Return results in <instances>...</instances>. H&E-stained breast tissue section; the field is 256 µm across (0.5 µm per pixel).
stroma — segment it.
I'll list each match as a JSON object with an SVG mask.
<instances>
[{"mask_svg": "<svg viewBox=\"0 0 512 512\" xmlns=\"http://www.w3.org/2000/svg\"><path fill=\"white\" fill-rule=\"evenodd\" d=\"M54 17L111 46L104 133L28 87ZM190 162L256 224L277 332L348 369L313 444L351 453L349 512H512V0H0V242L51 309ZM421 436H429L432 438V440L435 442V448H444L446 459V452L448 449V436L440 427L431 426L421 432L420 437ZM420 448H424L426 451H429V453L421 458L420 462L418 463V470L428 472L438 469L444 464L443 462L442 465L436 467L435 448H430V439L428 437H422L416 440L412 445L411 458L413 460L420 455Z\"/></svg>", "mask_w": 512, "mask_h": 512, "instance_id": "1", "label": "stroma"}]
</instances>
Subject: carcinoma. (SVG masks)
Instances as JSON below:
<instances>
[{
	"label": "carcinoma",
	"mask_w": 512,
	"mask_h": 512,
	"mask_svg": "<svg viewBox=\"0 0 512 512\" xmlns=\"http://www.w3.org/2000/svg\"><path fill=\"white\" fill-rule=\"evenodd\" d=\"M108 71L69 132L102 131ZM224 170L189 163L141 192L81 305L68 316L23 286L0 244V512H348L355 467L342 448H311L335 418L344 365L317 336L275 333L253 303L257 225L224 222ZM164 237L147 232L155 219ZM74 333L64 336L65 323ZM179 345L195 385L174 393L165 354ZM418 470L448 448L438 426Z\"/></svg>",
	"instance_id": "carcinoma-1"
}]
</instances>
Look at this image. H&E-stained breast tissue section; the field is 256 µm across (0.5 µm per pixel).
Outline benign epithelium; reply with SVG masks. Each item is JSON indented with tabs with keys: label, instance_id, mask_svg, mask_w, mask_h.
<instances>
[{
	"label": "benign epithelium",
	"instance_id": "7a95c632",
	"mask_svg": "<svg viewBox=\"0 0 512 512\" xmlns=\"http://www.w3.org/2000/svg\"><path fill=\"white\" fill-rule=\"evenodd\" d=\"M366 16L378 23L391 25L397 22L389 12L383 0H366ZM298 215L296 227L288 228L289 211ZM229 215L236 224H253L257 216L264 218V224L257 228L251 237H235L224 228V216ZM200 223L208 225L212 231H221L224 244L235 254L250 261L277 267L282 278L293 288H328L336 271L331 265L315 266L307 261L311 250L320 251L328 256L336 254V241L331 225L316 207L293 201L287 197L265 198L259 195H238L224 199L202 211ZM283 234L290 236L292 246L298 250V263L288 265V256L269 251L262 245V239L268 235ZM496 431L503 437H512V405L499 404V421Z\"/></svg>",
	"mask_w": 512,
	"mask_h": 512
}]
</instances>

**To be done**
Return exactly what appears above, from the first line of the entries to the line with "Look at this", inclusive.

**Exercise solution**
Return results in <instances>...</instances>. H&E-stained breast tissue section; the field is 256 µm across (0.5 µm per pixel).
stroma — segment it.
I'll list each match as a JSON object with an SVG mask.
<instances>
[{"mask_svg": "<svg viewBox=\"0 0 512 512\" xmlns=\"http://www.w3.org/2000/svg\"><path fill=\"white\" fill-rule=\"evenodd\" d=\"M54 17L111 46L104 133L28 87ZM190 162L256 224L277 332L348 369L313 444L351 453L349 512H512V0H0V242L51 309ZM421 436H429L432 438V440L435 442V448H444L446 459V452L448 449V436L440 427L431 426L421 432L420 437ZM420 448H424L426 451H429V453L421 458L420 462L418 463V470L428 472L438 469L444 464L443 462L442 465L436 467L435 448H430V439L428 437H422L416 440L412 445L411 458L413 460L420 455Z\"/></svg>", "mask_w": 512, "mask_h": 512, "instance_id": "1", "label": "stroma"}]
</instances>
Subject: carcinoma. (SVG masks)
Instances as JSON below:
<instances>
[{
	"label": "carcinoma",
	"mask_w": 512,
	"mask_h": 512,
	"mask_svg": "<svg viewBox=\"0 0 512 512\" xmlns=\"http://www.w3.org/2000/svg\"><path fill=\"white\" fill-rule=\"evenodd\" d=\"M108 71L69 132L102 131ZM224 170L189 163L141 192L81 305L68 316L23 286L0 244V512H348L355 467L342 448H311L335 418L344 365L317 336L275 333L253 303L257 225L224 222ZM164 237L147 232L155 219ZM74 333L64 336L65 323ZM179 345L195 385L174 393L165 354ZM418 470L448 448L438 426Z\"/></svg>",
	"instance_id": "carcinoma-1"
}]
</instances>
Look at this image. H&E-stained breast tissue section; the field is 256 µm across (0.5 µm per pixel).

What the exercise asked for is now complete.